*Problem*
In the records below, find every line that contains "none" and list it.

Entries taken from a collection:
********************

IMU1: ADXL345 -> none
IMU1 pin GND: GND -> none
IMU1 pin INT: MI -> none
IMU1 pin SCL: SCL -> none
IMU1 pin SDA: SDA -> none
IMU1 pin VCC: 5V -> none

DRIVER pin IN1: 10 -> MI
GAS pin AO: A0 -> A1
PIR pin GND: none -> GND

********************

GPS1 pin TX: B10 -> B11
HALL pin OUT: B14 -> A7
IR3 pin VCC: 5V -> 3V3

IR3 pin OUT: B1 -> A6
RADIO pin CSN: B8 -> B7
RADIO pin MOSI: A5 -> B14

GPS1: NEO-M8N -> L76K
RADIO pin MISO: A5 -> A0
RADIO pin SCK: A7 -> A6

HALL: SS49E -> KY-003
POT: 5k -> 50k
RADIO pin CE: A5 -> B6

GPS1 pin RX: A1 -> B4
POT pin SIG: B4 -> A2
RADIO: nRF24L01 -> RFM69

********************

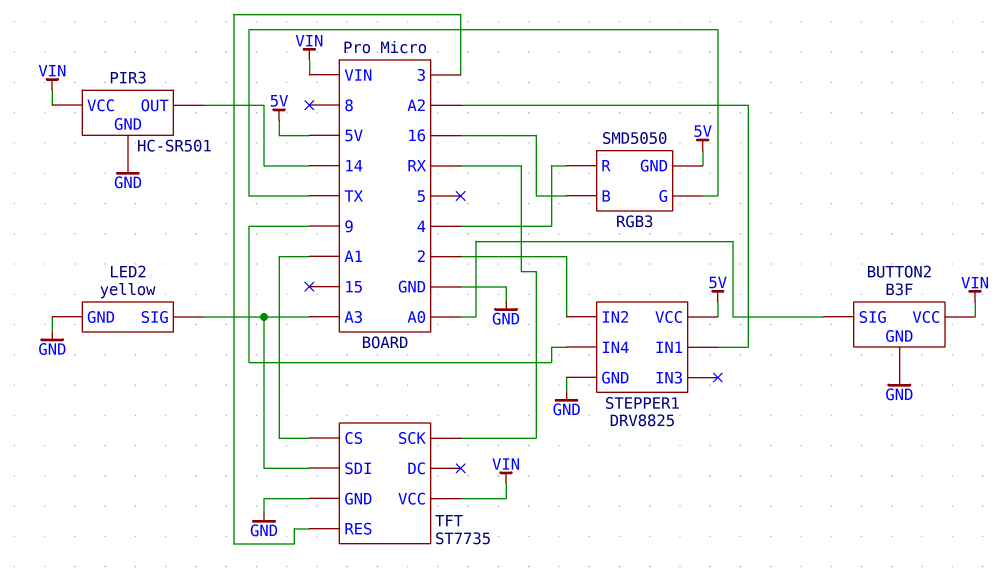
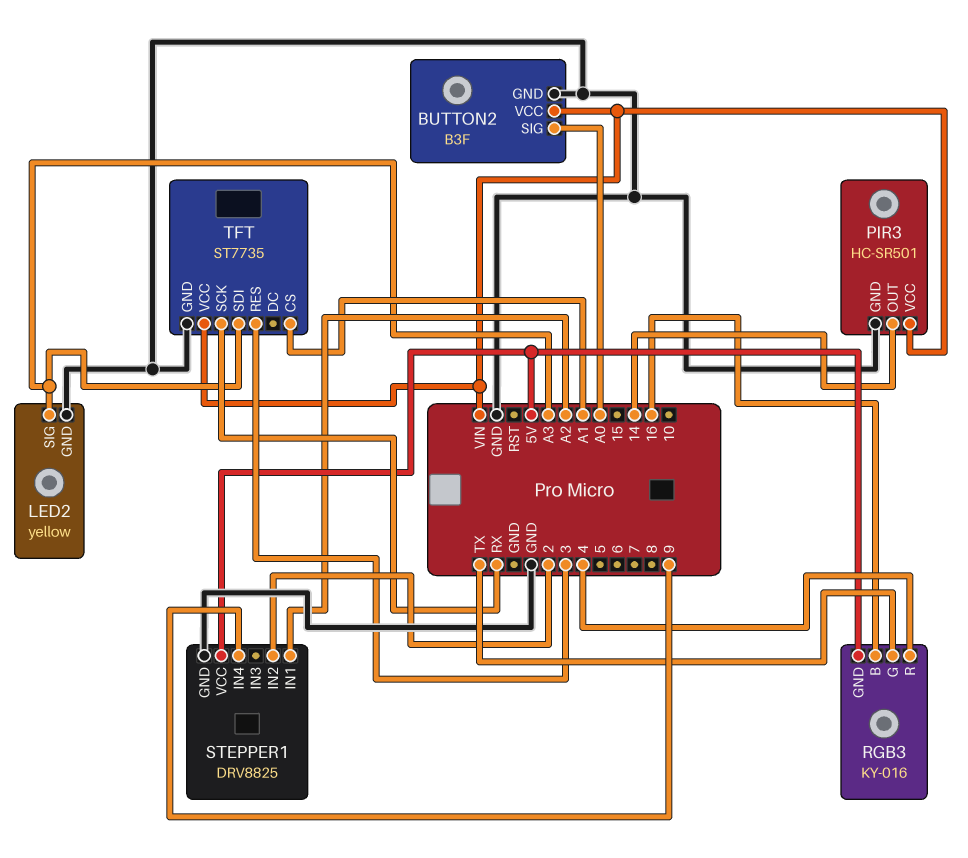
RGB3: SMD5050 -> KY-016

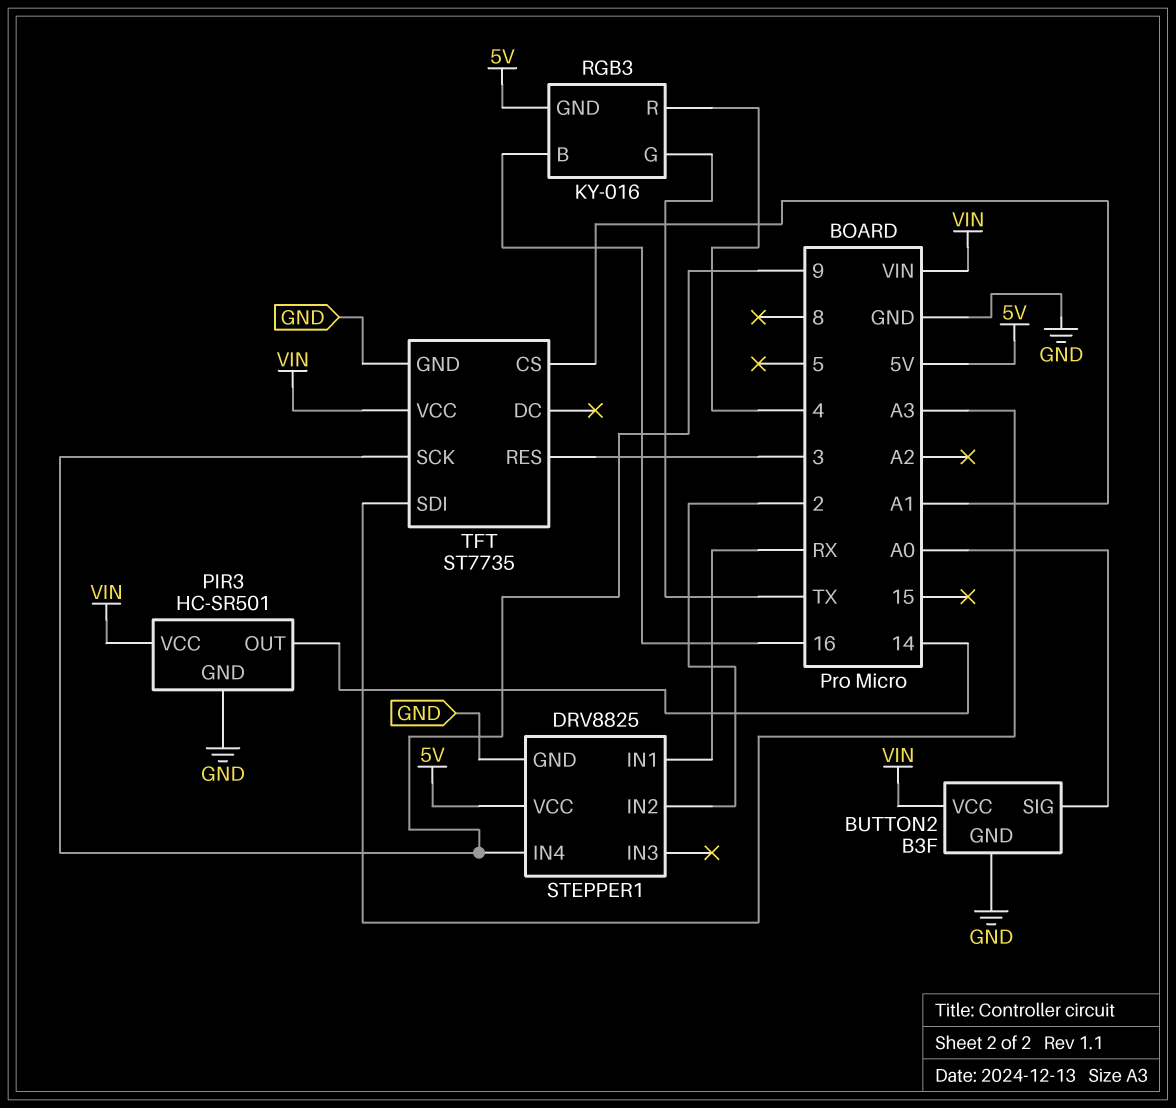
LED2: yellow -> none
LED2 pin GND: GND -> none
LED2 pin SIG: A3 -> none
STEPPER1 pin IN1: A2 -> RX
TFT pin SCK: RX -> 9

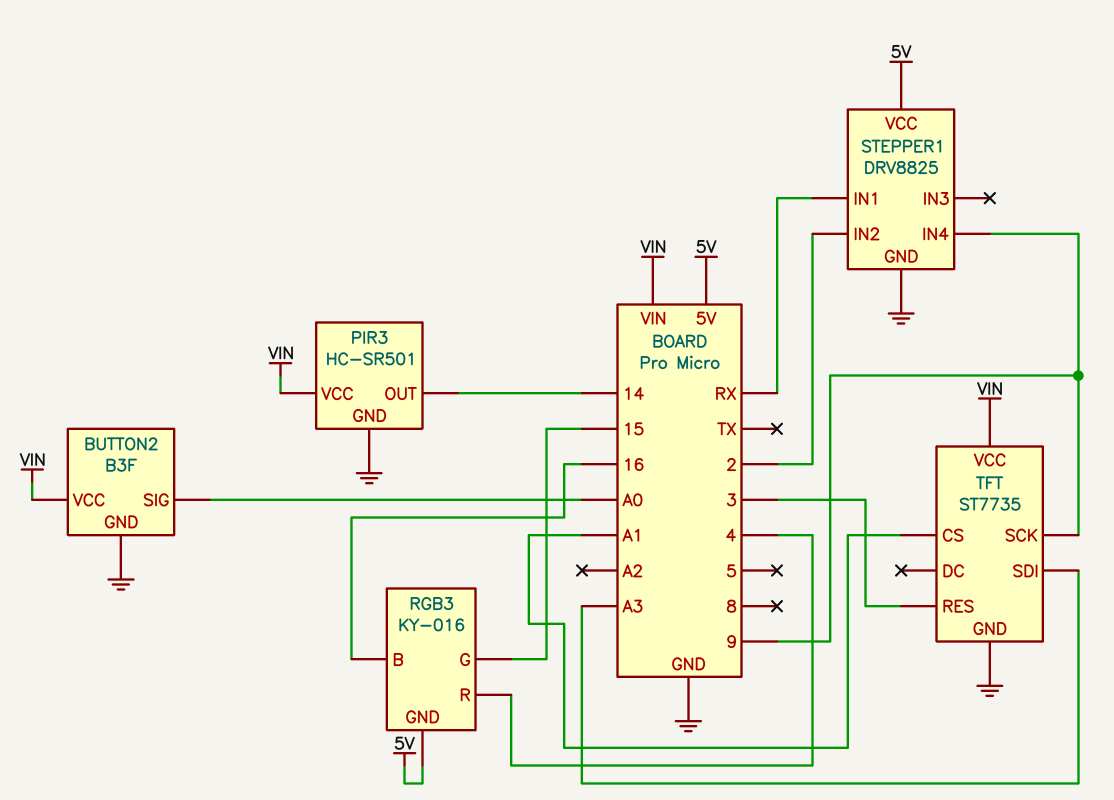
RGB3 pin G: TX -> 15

********************

*Your solution*
IMU1: ADXL345 -> none
IMU1 pin GND: GND -> none
IMU1 pin INT: MI -> none
IMU1 pin SCL: SCL -> none
IMU1 pin SDA: SDA -> none
IMU1 pin VCC: 5V -> none
PIR pin GND: none -> GND
LED2: yellow -> none
LED2 pin GND: GND -> none
LED2 pin SIG: A3 -> none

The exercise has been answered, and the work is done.